Action item: This exercise calls for an exact transcription. Set down every record below.

═══ Task material ═══

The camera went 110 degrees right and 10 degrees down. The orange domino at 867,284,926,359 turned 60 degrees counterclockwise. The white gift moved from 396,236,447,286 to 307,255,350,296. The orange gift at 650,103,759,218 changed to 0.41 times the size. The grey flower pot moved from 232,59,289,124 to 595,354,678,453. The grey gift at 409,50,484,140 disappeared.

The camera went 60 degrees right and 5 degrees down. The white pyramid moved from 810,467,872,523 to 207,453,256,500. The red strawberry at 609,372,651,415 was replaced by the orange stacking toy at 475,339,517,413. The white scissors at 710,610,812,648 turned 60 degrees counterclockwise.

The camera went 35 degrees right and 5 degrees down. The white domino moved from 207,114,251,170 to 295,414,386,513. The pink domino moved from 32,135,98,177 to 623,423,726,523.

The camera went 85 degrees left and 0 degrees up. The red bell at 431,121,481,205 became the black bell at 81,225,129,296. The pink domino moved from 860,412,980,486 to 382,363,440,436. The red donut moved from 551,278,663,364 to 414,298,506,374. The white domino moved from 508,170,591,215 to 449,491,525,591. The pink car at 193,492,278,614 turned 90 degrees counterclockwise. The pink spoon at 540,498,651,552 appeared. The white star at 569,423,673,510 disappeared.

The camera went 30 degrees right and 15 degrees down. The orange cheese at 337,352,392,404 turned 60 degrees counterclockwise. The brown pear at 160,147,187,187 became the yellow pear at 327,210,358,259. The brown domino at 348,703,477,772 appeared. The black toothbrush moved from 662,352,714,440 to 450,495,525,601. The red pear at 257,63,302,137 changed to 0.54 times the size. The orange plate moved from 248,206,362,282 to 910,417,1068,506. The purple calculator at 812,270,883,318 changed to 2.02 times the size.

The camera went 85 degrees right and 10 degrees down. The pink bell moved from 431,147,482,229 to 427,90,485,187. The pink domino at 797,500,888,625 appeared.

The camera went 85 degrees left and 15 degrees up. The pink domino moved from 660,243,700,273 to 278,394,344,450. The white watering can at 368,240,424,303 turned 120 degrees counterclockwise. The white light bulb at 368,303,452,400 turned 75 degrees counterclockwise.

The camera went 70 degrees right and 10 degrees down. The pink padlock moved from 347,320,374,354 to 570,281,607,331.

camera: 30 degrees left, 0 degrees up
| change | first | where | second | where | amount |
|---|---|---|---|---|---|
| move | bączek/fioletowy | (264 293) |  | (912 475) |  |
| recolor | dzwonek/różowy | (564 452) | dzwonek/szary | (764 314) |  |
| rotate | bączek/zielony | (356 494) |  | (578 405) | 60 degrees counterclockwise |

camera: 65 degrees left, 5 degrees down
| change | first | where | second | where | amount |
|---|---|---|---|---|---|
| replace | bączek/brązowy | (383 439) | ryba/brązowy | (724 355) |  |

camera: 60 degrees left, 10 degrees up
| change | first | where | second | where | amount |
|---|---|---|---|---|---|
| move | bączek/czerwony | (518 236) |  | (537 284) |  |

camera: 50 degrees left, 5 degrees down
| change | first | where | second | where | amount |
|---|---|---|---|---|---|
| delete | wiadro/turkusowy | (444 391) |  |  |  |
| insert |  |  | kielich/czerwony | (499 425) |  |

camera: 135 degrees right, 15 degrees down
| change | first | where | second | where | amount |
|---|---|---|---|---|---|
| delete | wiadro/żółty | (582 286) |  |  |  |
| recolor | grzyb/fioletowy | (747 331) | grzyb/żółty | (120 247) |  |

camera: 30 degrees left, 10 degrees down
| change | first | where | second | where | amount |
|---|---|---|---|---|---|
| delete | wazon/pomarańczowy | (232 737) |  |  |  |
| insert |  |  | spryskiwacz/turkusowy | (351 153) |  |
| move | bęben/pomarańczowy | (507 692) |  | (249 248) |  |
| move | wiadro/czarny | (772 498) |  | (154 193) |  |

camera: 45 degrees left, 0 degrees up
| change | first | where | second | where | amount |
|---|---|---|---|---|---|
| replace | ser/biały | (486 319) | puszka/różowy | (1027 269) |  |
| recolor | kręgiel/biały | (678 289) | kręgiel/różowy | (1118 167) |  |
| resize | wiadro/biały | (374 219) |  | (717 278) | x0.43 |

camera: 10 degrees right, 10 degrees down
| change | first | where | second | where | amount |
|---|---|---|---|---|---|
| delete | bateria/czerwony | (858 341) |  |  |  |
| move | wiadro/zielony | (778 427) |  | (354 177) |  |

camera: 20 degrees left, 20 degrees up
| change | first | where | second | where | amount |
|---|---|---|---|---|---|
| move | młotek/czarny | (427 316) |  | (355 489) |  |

═══

Result for this task:
The camera went 110 degrees right and 10 degrees down. The orange domino at 867,284,926,359 turned 60 degrees counterclockwise. The white gift moved from 396,236,447,286 to 307,255,350,296. The orange gift at 650,103,759,218 changed to 0.41 times the size. The grey flower pot moved from 232,59,289,124 to 595,354,678,453. The grey gift at 409,50,484,140 disappeared.

The camera went 60 degrees right and 5 degrees down. The white pyramid moved from 810,467,872,523 to 207,453,256,500. The red strawberry at 609,372,651,415 was replaced by the orange stacking toy at 475,339,517,413. The white scissors at 710,610,812,648 turned 60 degrees counterclockwise.

The camera went 35 degrees right and 5 degrees down. The white domino moved from 207,114,251,170 to 295,414,386,513. The pink domino moved from 32,135,98,177 to 623,423,726,523.

The camera went 85 degrees left and 0 degrees up. The red bell at 431,121,481,205 became the black bell at 81,225,129,296. The pink domino moved from 860,412,980,486 to 382,363,440,436. The red donut moved from 551,278,663,364 to 414,298,506,374. The white domino moved from 508,170,591,215 to 449,491,525,591. The pink car at 193,492,278,614 turned 90 degrees counterclockwise. The pink spoon at 540,498,651,552 appeared. The white star at 569,423,673,510 disappeared.

The camera went 30 degrees right and 15 degrees down. The orange cheese at 337,352,392,404 turned 60 degrees counterclockwise. The brown pear at 160,147,187,187 became the yellow pear at 327,210,358,259. The brown domino at 348,703,477,772 appeared. The black toothbrush moved from 662,352,714,440 to 450,495,525,601. The red pear at 257,63,302,137 changed to 0.54 times the size. The orange plate moved from 248,206,362,282 to 910,417,1068,506. The purple calculator at 812,270,883,318 changed to 2.02 times the size.

The camera went 85 degrees right and 10 degrees down. The pink bell moved from 431,147,482,229 to 427,90,485,187. The pink domino at 797,500,888,625 appeared.

The camera went 85 degrees left and 15 degrees up. The pink domino moved from 660,243,700,273 to 278,394,344,450. The white watering can at 368,240,424,303 turned 120 degrees counterclockwise. The white light bulb at 368,303,452,400 turned 75 degrees counterclockwise.

The camera went 70 degrees right and 10 degrees down. The pink padlock moved from 347,320,374,354 to 570,281,607,331.

camera: 30 degrees left, 0 degrees up
| change | first | where | second | where | amount |
|---|---|---|---|---|---|
| move | bączek/fioletowy | (264 293) |  | (912 475) |  |
| recolor | dzwonek/różowy | (564 452) | dzwonek/szary | (764 314) |  |
| rotate | bączek/zielony | (356 494) |  | (578 405) | 60 degrees counterclockwise |

camera: 65 degrees left, 5 degrees down
| change | first | where | second | where | amount |
|---|---|---|---|---|---|
| replace | bączek/brązowy | (383 439) | ryba/brązowy | (724 355) |  |

camera: 60 degrees left, 10 degrees up
| change | first | where | second | where | amount |
|---|---|---|---|---|---|
| move | bączek/czerwony | (518 236) |  | (537 284) |  |

camera: 50 degrees left, 5 degrees down
| change | first | where | second | where | amount |
|---|---|---|---|---|---|
| delete | wiadro/turkusowy | (444 391) |  |  |  |
| insert |  |  | kielich/czerwony | (499 425) |  |

camera: 135 degrees right, 15 degrees down
| change | first | where | second | where | amount |
|---|---|---|---|---|---|
| delete | wiadro/żółty | (582 286) |  |  |  |
| recolor | grzyb/fioletowy | (747 331) | grzyb/żółty | (120 247) |  |

camera: 30 degrees left, 10 degrees down
| change | first | where | second | where | amount |
|---|---|---|---|---|---|
| delete | wazon/pomarańczowy | (232 737) |  |  |  |
| insert |  |  | spryskiwacz/turkusowy | (351 153) |  |
| move | bęben/pomarańczowy | (507 692) |  | (249 248) |  |
| move | wiadro/czarny | (772 498) |  | (154 193) |  |

camera: 45 degrees left, 0 degrees up
| change | first | where | second | where | amount |
|---|---|---|---|---|---|
| replace | ser/biały | (486 319) | puszka/różowy | (1027 269) |  |
| recolor | kręgiel/biały | (678 289) | kręgiel/różowy | (1118 167) |  |
| resize | wiadro/biały | (374 219) |  | (717 278) | x0.43 |

camera: 10 degrees right, 10 degrees down
| change | first | where | second | where | amount |
|---|---|---|---|---|---|
| delete | bateria/czerwony | (858 341) |  |  |  |
| move | wiadro/zielony | (778 427) |  | (354 177) |  |

camera: 20 degrees left, 20 degrees up
| change | first | where | second | where | amount |
|---|---|---|---|---|---|
| move | młotek/czarny | (427 316) |  | (355 489) |  |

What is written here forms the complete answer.